- _Records_
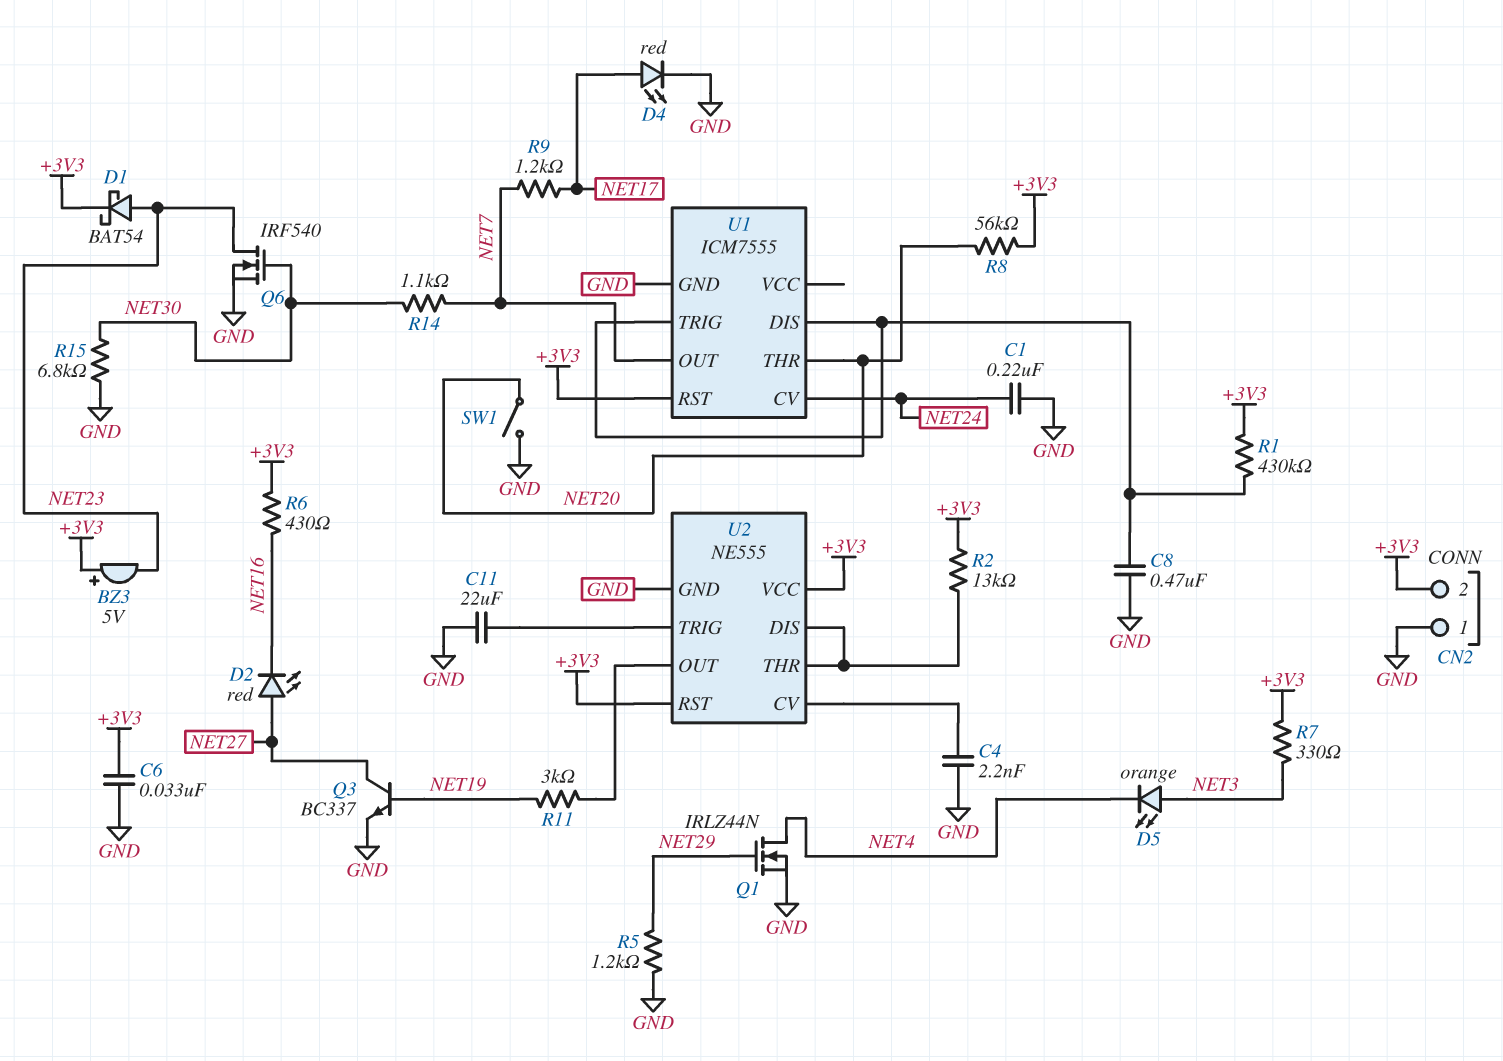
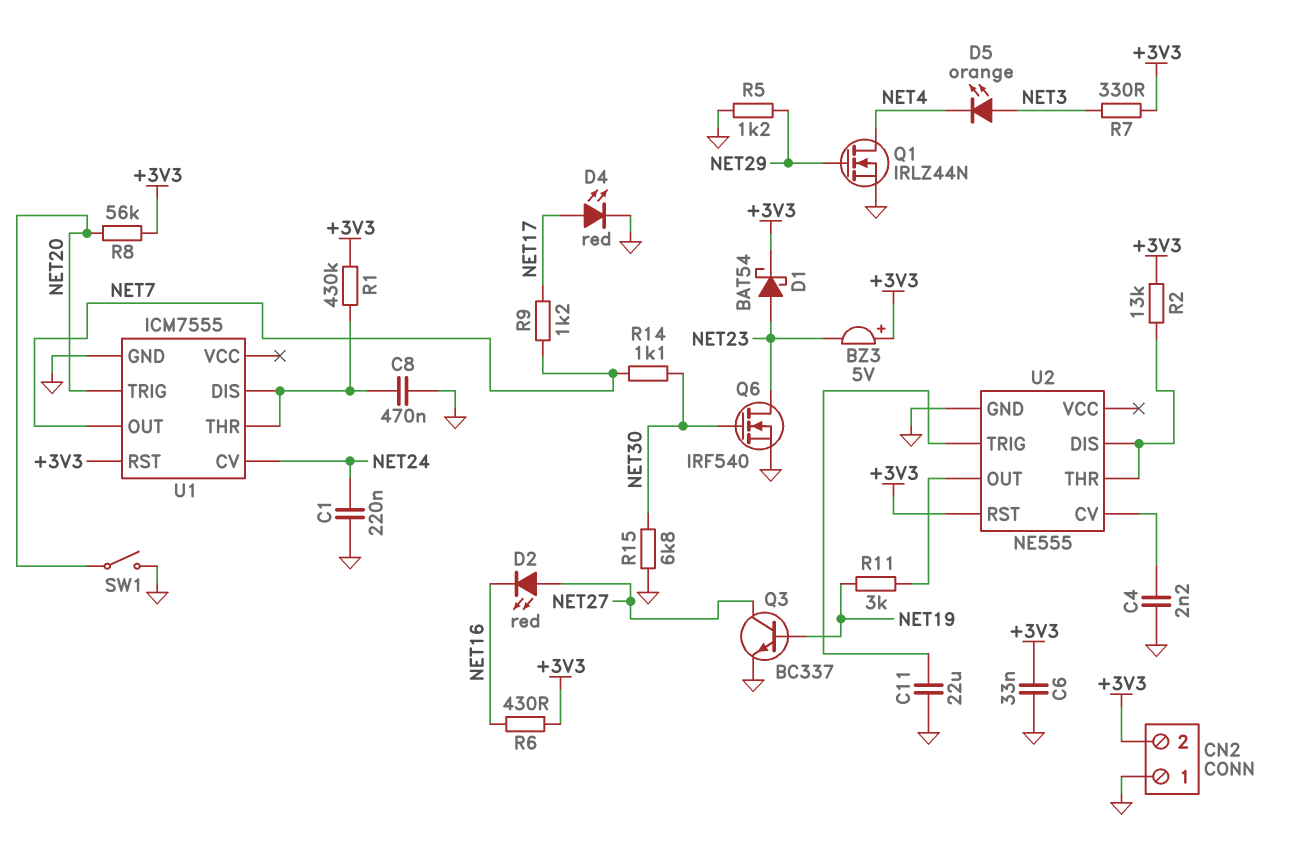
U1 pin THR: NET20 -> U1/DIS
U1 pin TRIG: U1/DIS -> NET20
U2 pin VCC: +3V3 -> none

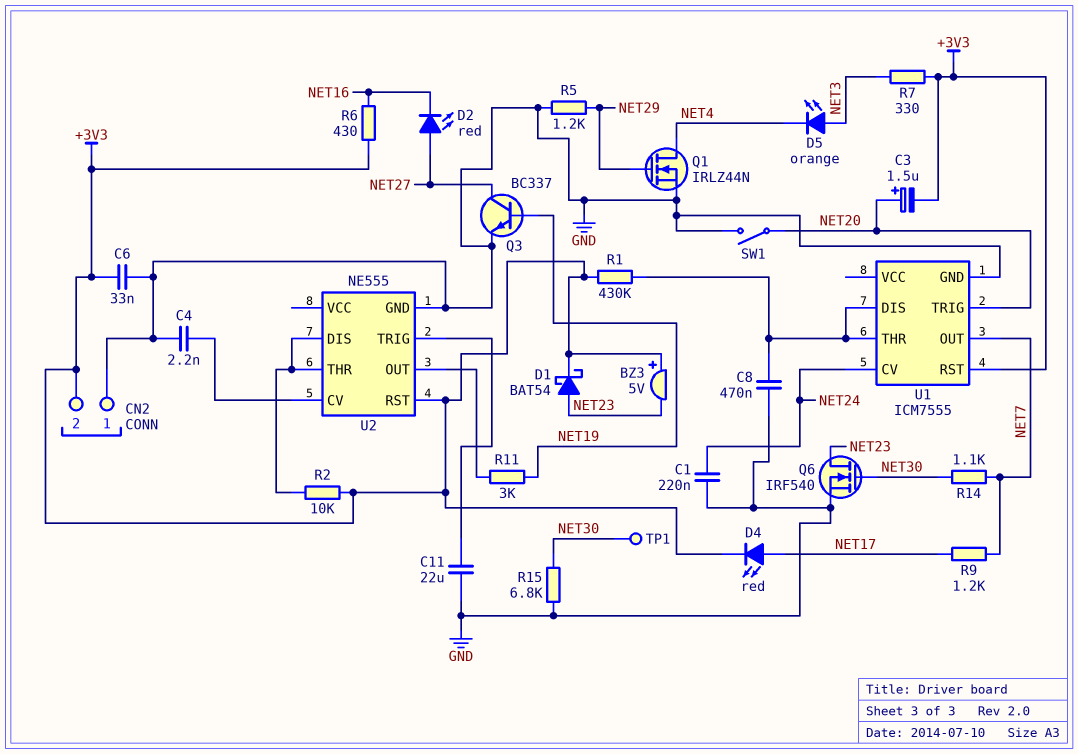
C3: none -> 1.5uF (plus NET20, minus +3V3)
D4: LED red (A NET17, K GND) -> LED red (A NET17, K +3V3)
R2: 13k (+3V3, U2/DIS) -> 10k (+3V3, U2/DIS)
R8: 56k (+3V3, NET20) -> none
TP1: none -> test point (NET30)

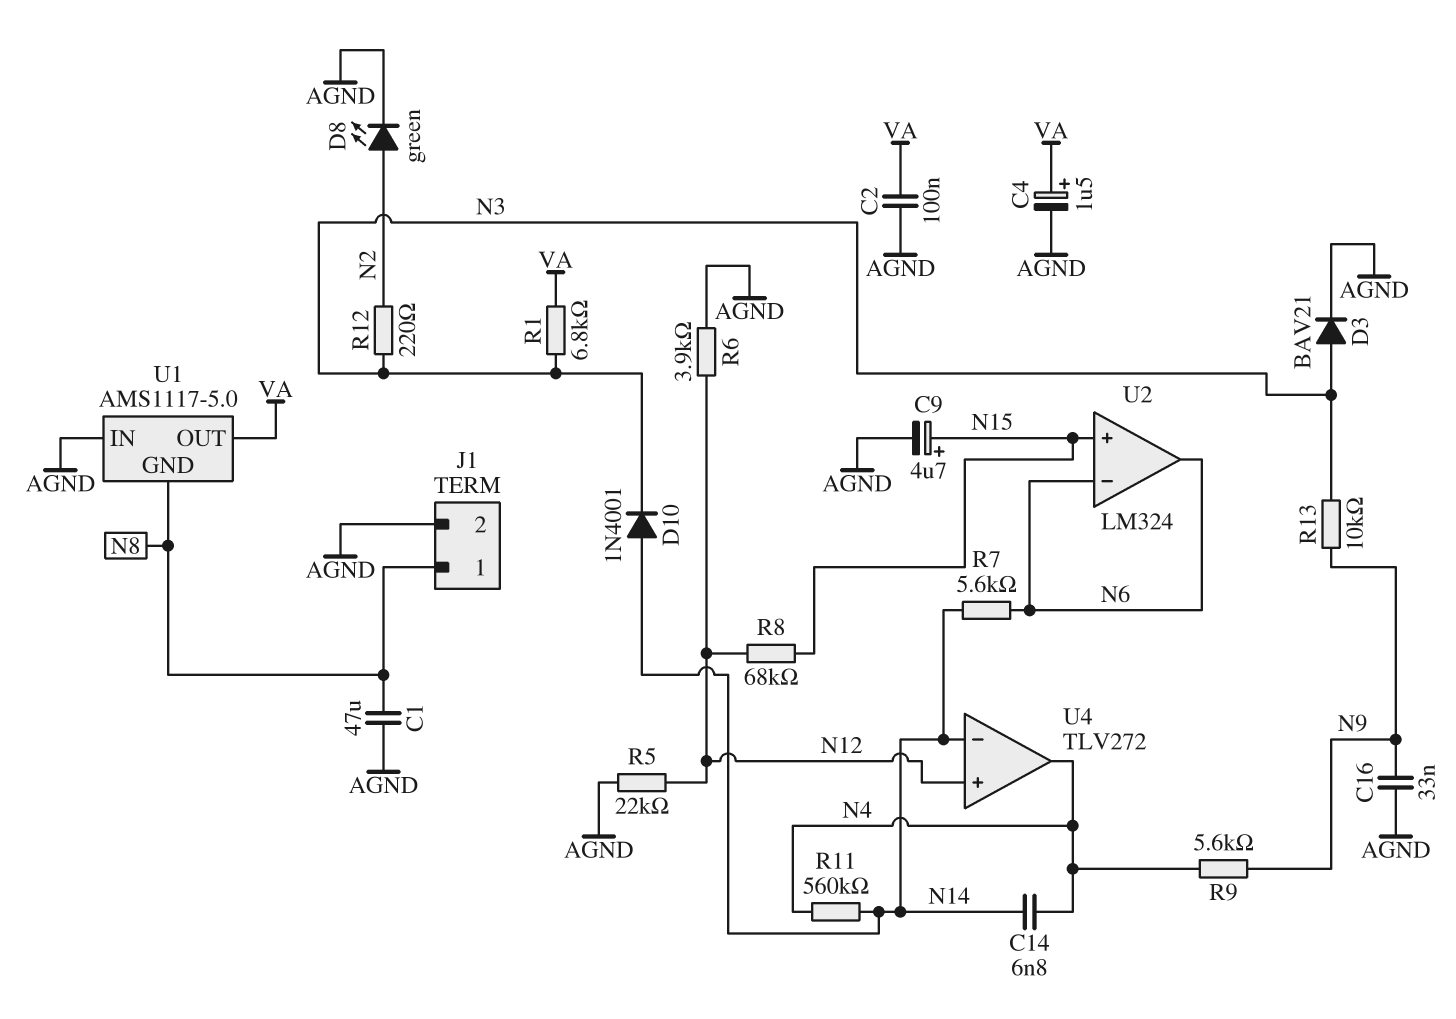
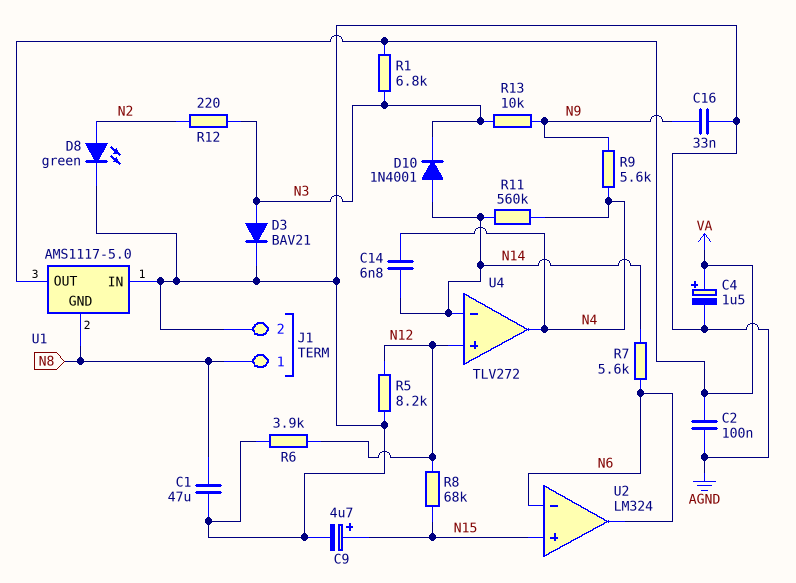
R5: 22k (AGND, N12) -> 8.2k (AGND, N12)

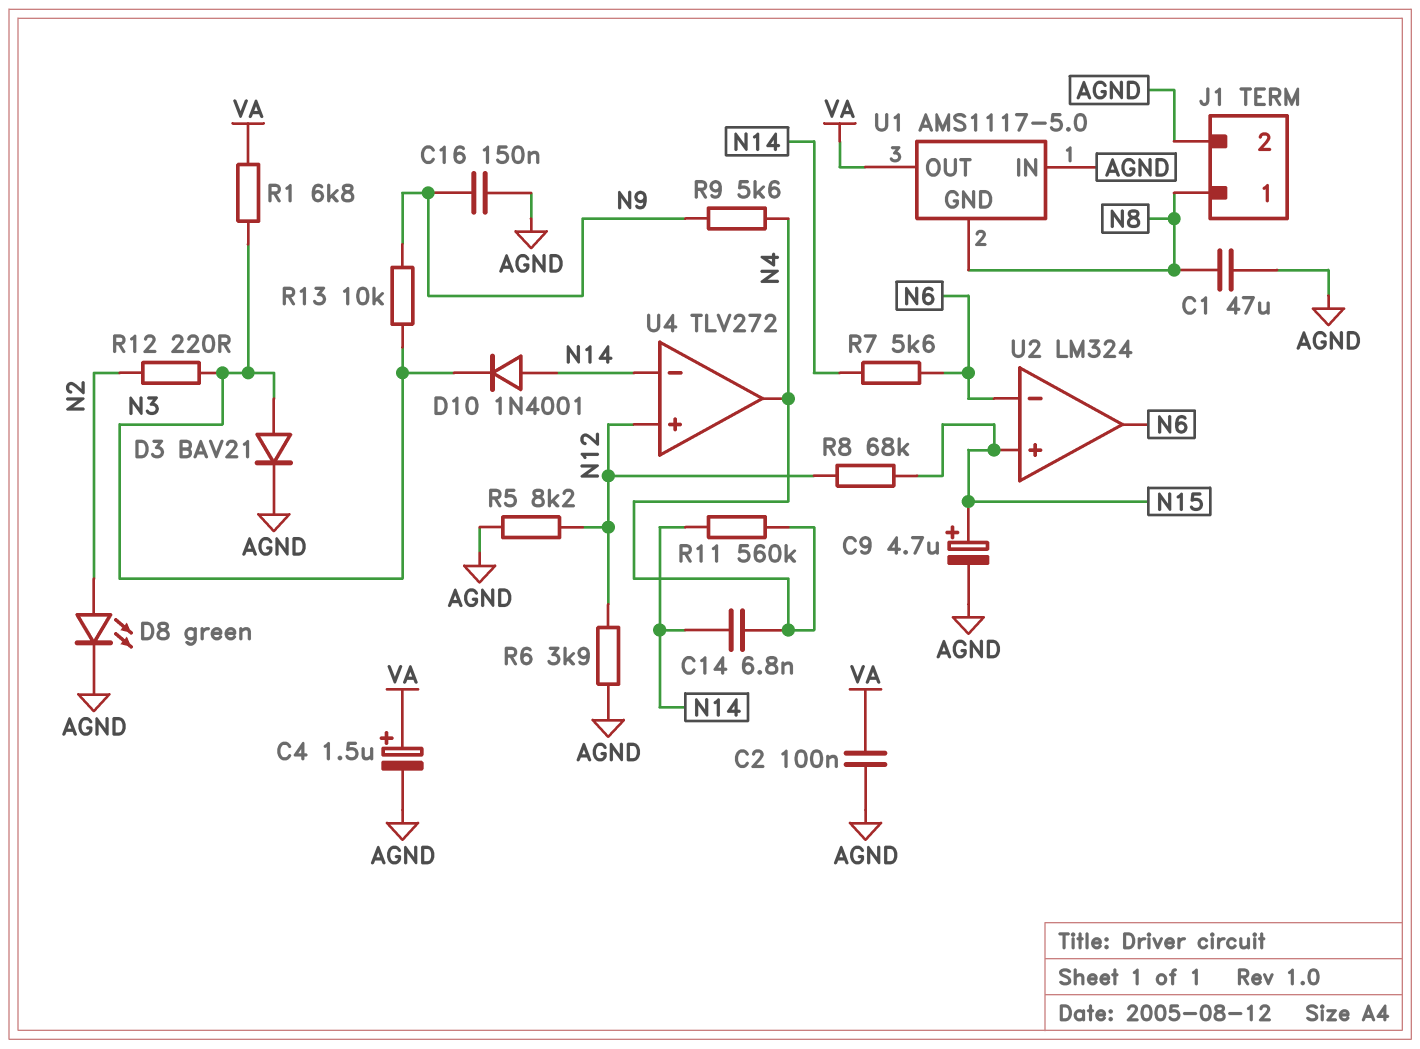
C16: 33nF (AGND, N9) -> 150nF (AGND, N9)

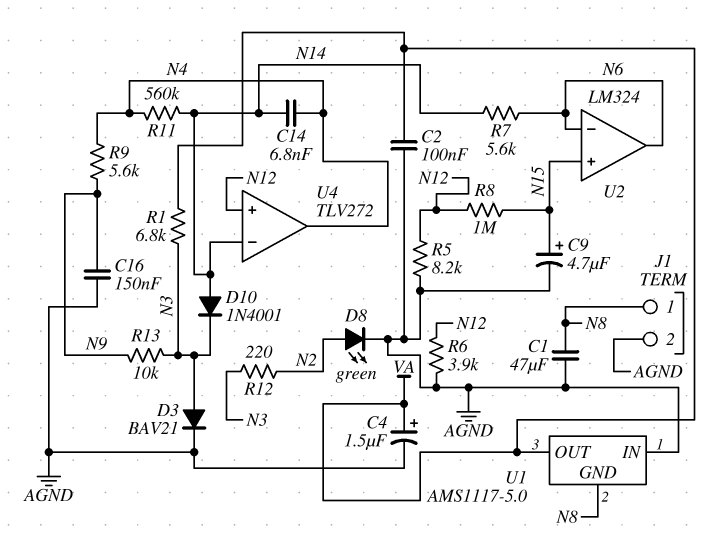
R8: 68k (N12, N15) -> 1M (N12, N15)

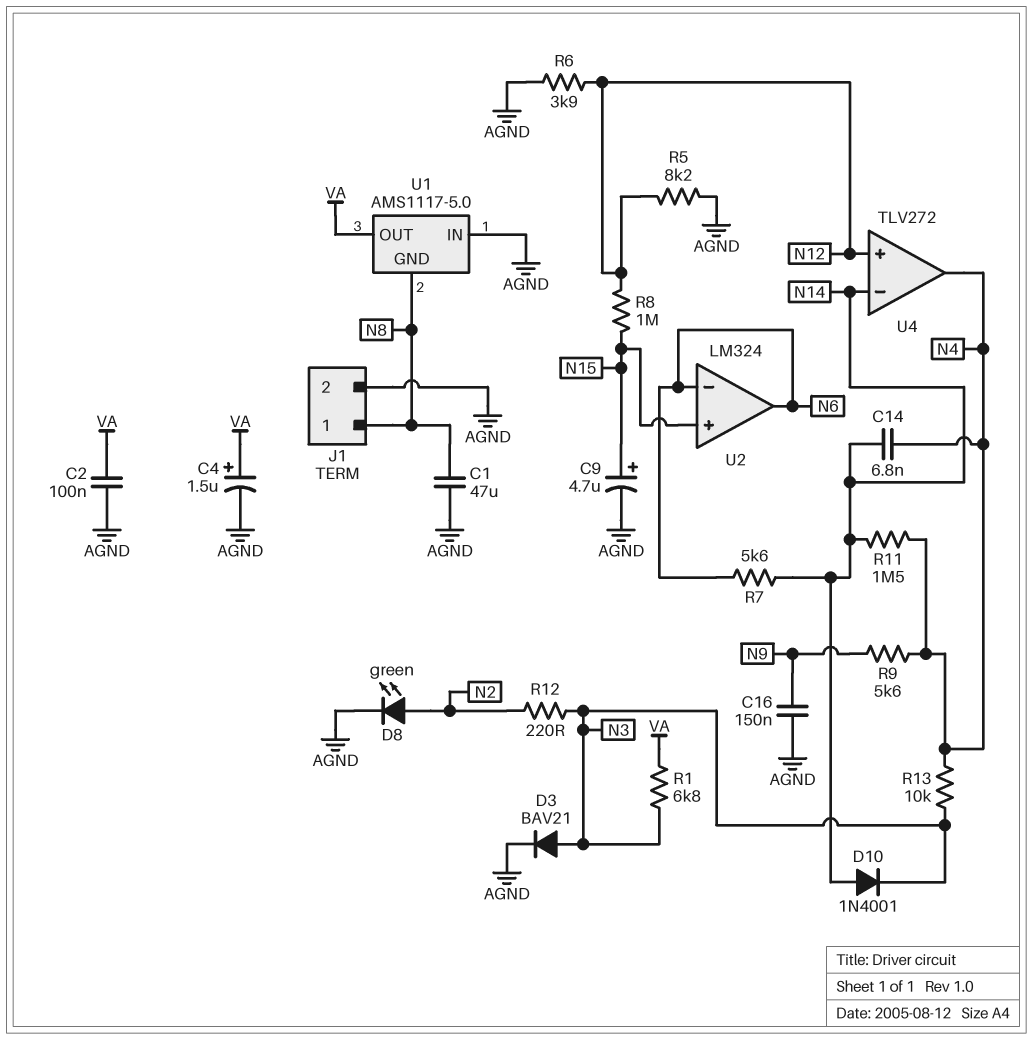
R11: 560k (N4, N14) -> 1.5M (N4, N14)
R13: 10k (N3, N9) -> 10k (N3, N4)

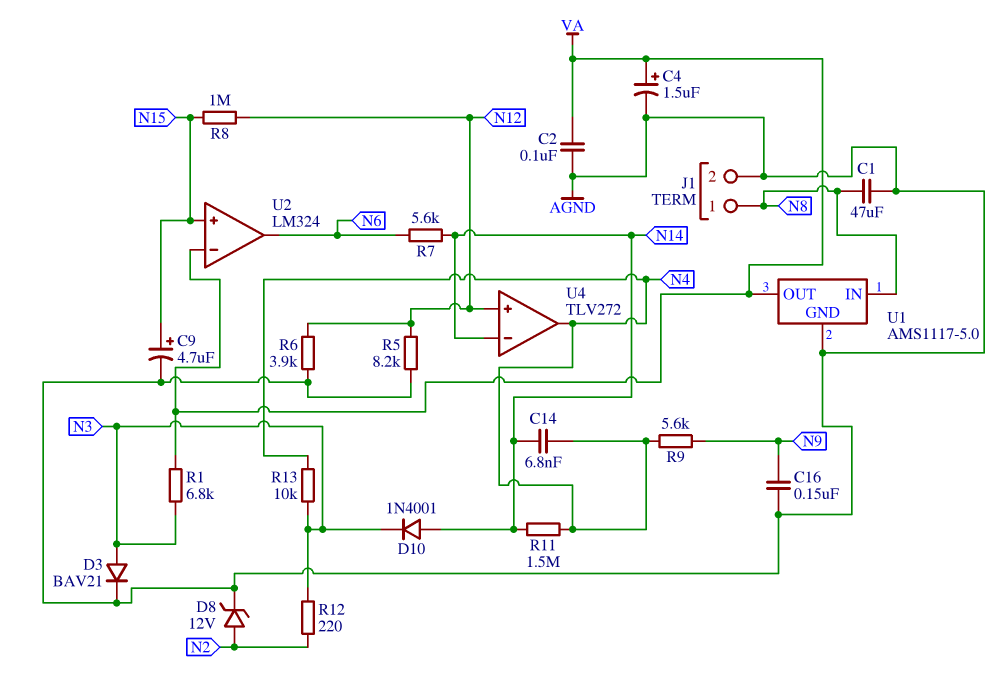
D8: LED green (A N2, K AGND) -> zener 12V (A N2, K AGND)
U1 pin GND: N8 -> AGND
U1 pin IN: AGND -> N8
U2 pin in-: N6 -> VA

- _Exercise directions_
Could every entry above be printed again exactly, images excluded?

- _Answer area_
U1 pin THR: NET20 -> U1/DIS
U1 pin TRIG: U1/DIS -> NET20
U2 pin VCC: +3V3 -> none

C3: none -> 1.5uF (plus NET20, minus +3V3)
D4: LED red (A NET17, K GND) -> LED red (A NET17, K +3V3)
R2: 13k (+3V3, U2/DIS) -> 10k (+3V3, U2/DIS)
R8: 56k (+3V3, NET20) -> none
TP1: none -> test point (NET30)

R5: 22k (AGND, N12) -> 8.2k (AGND, N12)

C16: 33nF (AGND, N9) -> 150nF (AGND, N9)

R8: 68k (N12, N15) -> 1M (N12, N15)

R11: 560k (N4, N14) -> 1.5M (N4, N14)
R13: 10k (N3, N9) -> 10k (N3, N4)

D8: LED green (A N2, K AGND) -> zener 12V (A N2, K AGND)
U1 pin GND: N8 -> AGND
U1 pin IN: AGND -> N8
U2 pin in-: N6 -> VA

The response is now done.